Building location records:
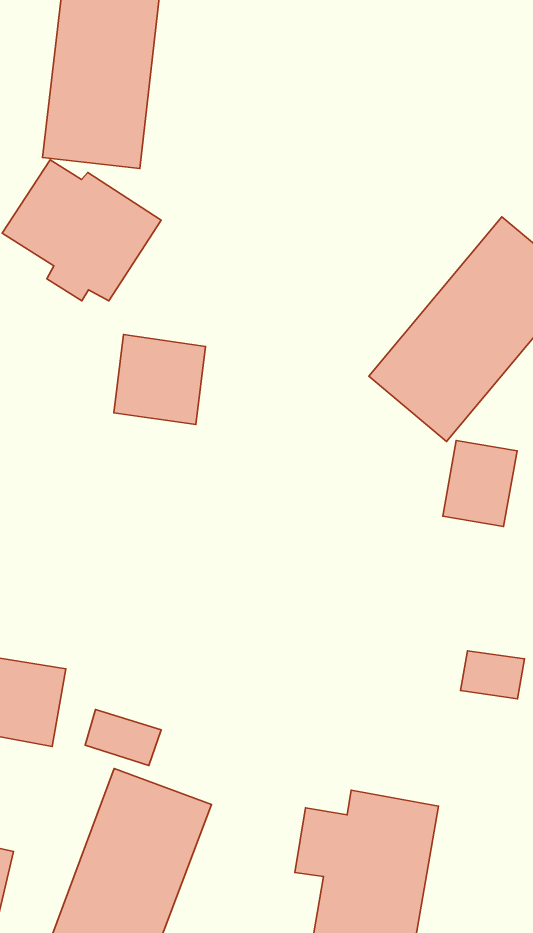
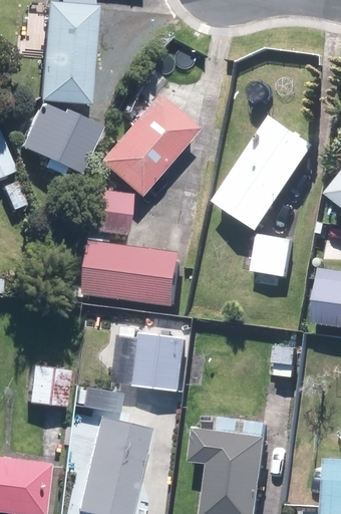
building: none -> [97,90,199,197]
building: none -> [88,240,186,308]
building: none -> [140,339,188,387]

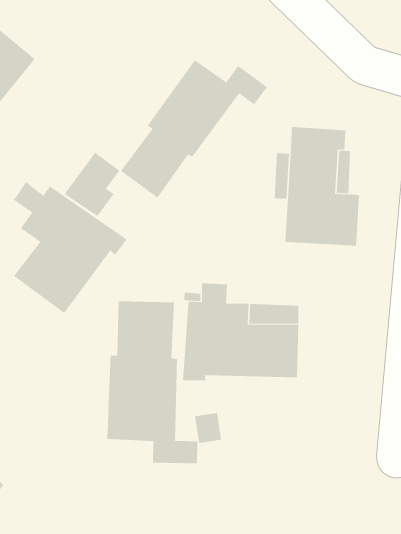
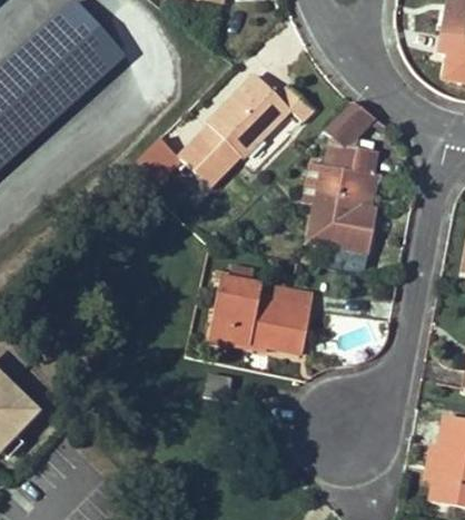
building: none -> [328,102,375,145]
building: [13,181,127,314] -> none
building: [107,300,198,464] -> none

What you need to do |
You are asked to reproduce word for word the line containing "building: [13,181,127,314] -> none" and every subsequent line through the end of the entries.

Exercise output |
building: [13,181,127,314] -> none
building: [107,300,198,464] -> none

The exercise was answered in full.